- **INFORMATION SHOWN**
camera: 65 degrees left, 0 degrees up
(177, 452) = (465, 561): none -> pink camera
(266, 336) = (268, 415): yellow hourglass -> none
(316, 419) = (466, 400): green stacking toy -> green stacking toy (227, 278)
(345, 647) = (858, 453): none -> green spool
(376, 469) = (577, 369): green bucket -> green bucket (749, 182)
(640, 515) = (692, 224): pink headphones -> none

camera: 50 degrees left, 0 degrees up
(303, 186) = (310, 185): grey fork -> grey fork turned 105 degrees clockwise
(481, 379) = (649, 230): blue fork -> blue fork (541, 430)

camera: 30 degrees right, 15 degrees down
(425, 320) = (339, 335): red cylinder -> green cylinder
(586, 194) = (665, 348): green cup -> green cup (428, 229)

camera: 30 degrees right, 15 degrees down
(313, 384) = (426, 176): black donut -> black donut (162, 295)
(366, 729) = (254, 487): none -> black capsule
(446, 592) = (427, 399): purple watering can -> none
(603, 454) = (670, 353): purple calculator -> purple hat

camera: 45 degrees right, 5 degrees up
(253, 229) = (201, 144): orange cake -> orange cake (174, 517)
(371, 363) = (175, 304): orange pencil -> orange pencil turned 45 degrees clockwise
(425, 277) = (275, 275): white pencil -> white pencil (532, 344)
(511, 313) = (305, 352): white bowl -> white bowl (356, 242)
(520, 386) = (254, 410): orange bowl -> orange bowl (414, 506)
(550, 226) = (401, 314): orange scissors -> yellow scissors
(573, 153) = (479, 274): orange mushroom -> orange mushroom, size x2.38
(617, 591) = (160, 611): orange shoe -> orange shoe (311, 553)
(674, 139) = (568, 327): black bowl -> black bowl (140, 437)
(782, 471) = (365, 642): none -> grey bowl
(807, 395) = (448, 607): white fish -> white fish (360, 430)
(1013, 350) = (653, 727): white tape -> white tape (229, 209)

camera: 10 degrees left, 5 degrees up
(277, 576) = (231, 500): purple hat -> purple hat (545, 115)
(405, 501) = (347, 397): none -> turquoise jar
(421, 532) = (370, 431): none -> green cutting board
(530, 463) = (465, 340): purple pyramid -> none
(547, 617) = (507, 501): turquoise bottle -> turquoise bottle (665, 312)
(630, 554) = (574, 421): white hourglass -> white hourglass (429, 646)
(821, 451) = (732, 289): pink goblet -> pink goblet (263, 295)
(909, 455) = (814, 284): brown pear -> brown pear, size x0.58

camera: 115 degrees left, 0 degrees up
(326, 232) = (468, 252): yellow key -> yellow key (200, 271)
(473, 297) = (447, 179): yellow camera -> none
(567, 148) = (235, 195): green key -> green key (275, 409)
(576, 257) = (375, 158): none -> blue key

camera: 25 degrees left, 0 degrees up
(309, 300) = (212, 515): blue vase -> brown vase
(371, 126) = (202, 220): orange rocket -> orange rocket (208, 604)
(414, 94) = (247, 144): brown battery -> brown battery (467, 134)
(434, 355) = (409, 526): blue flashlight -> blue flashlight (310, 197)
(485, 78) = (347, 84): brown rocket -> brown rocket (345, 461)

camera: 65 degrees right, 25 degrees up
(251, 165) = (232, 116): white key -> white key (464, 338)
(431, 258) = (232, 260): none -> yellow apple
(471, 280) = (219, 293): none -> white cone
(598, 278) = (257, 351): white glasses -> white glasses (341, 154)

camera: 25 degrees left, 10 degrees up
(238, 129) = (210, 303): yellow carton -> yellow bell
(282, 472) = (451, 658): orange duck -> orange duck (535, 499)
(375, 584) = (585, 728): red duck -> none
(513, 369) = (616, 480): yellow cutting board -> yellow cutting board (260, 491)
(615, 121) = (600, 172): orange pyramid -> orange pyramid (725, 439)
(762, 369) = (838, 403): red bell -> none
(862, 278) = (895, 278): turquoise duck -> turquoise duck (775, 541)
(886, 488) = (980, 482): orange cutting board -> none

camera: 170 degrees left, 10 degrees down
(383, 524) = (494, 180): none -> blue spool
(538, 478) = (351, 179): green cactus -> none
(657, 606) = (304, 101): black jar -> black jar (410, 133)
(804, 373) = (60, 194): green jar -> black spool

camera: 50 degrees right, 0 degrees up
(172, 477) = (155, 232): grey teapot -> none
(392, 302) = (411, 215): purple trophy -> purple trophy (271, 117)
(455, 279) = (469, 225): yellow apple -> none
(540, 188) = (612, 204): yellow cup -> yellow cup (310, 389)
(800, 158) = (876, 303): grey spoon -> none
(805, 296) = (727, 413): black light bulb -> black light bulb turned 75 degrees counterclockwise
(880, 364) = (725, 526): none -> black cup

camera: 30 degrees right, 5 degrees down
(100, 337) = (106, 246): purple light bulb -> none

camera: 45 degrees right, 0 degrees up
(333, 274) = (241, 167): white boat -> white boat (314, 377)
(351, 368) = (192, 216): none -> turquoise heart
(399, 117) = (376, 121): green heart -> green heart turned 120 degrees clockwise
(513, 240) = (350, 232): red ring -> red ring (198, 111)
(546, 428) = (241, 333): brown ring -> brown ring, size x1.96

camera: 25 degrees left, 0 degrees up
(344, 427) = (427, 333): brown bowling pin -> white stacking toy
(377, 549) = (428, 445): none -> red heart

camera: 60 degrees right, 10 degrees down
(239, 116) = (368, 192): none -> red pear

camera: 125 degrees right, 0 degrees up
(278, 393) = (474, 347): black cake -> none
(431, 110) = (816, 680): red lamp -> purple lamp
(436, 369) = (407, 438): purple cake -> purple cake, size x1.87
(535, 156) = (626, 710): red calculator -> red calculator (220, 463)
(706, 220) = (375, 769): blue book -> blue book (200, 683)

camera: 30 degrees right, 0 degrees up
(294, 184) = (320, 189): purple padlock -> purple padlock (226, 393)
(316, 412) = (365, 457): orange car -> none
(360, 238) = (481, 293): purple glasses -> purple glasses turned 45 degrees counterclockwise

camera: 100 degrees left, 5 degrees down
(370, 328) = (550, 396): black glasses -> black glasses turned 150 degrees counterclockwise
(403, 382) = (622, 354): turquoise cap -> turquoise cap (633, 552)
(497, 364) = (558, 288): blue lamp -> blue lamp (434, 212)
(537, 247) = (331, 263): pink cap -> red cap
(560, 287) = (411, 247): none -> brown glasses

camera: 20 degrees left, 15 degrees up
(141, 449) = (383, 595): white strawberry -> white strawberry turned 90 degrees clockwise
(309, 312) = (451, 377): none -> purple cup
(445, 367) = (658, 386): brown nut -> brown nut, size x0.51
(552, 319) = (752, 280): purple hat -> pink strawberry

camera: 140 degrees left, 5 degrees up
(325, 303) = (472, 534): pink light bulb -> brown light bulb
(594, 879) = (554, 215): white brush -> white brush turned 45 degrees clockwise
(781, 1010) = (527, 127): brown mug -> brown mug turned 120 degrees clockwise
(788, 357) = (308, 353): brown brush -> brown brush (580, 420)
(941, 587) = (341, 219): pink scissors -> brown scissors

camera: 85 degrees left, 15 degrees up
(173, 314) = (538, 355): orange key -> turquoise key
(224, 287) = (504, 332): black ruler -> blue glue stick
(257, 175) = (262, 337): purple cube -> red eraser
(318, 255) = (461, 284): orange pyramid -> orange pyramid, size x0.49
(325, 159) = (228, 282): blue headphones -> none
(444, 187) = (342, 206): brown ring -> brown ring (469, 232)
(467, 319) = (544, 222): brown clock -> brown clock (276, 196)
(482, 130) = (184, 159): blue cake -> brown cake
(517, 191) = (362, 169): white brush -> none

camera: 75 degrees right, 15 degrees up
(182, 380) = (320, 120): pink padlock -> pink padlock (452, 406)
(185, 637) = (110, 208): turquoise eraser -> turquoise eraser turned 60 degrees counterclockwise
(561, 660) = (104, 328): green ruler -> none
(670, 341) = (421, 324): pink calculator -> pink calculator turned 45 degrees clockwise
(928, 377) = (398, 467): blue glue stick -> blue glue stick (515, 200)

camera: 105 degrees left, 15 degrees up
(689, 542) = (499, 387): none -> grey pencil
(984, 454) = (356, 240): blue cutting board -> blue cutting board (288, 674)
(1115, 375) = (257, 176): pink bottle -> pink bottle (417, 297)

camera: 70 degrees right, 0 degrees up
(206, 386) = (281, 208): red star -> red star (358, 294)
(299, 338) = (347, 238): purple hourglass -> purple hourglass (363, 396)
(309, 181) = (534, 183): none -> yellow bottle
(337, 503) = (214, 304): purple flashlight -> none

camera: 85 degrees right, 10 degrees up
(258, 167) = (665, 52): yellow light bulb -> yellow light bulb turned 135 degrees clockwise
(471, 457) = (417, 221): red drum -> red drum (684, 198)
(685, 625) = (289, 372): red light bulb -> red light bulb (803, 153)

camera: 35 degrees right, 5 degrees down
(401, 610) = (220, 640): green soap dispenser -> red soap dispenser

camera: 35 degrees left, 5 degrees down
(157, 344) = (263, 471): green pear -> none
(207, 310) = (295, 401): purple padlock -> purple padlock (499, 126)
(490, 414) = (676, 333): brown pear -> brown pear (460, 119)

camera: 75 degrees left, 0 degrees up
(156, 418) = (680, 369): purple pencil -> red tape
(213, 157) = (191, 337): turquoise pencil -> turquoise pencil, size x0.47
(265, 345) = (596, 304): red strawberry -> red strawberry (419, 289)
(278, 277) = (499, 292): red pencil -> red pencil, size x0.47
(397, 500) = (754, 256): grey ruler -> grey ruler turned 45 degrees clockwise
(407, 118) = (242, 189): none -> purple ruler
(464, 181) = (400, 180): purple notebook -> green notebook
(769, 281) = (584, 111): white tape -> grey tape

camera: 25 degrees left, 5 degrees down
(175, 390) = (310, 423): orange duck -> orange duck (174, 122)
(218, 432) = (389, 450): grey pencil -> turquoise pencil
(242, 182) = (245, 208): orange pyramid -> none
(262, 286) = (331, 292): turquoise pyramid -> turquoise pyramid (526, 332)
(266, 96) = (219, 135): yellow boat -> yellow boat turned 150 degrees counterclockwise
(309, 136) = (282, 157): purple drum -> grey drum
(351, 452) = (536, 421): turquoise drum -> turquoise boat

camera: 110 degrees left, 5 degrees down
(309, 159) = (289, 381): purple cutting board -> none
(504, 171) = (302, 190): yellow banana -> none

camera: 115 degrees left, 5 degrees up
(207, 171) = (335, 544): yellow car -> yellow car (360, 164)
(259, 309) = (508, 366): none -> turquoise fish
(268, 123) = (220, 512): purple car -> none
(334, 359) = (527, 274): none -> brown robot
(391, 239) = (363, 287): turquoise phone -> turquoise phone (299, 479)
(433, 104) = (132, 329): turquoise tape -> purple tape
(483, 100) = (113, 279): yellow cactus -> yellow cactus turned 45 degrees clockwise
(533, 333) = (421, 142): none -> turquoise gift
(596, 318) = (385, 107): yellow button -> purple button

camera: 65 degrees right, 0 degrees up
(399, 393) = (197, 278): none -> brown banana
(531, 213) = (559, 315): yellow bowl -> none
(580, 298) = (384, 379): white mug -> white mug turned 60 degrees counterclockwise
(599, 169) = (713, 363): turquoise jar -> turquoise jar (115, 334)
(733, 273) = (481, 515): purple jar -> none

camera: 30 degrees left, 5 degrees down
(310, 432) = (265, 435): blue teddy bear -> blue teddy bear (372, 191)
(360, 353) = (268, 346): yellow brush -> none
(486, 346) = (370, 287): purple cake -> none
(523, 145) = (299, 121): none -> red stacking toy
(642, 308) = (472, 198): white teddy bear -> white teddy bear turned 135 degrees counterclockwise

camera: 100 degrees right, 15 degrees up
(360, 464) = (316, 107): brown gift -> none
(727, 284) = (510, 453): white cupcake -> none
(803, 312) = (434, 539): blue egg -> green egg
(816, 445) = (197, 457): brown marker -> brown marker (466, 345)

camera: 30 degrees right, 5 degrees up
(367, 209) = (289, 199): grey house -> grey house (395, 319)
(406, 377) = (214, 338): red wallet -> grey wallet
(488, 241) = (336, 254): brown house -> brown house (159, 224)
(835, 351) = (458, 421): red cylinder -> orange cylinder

- **WORK ITEM**
Look above for the line that contains "(375, 584) = (585, 728): red duck -> none". Starting there, transcribe every line exactly until you have copied the line that contains "(455, 279) = (469, 225): yellow apple -> none".

- **SOLVED EXERCISE**
(375, 584) = (585, 728): red duck -> none
(513, 369) = (616, 480): yellow cutting board -> yellow cutting board (260, 491)
(615, 121) = (600, 172): orange pyramid -> orange pyramid (725, 439)
(762, 369) = (838, 403): red bell -> none
(862, 278) = (895, 278): turquoise duck -> turquoise duck (775, 541)
(886, 488) = (980, 482): orange cutting board -> none

camera: 170 degrees left, 10 degrees down
(383, 524) = (494, 180): none -> blue spool
(538, 478) = (351, 179): green cactus -> none
(657, 606) = (304, 101): black jar -> black jar (410, 133)
(804, 373) = (60, 194): green jar -> black spool

camera: 50 degrees right, 0 degrees up
(172, 477) = (155, 232): grey teapot -> none
(392, 302) = (411, 215): purple trophy -> purple trophy (271, 117)
(455, 279) = (469, 225): yellow apple -> none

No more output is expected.